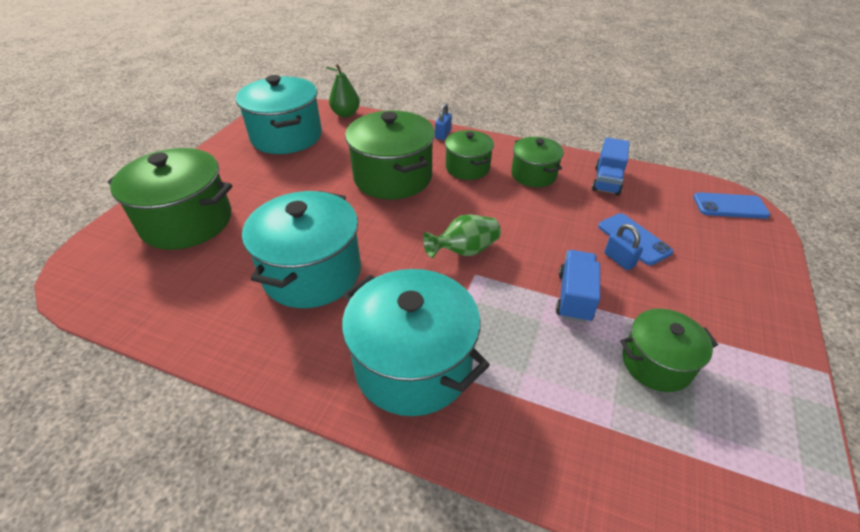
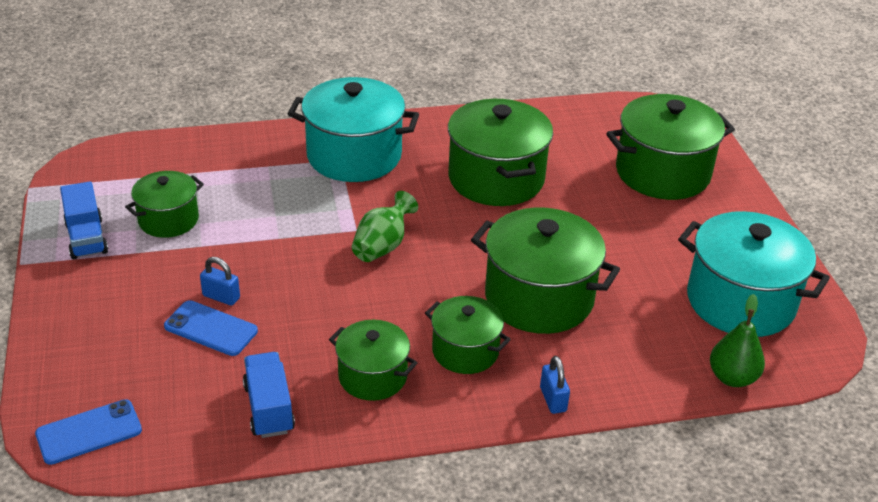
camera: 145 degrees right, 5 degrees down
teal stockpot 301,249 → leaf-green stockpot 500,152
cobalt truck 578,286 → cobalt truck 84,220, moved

○ ○ ○ ○

### Task prompt
Every line above should be copied exactly, apart from any pictures.

### Answer below
camera: 145 degrees right, 5 degrees down
teal stockpot 301,249 → leaf-green stockpot 500,152
cobalt truck 578,286 → cobalt truck 84,220, moved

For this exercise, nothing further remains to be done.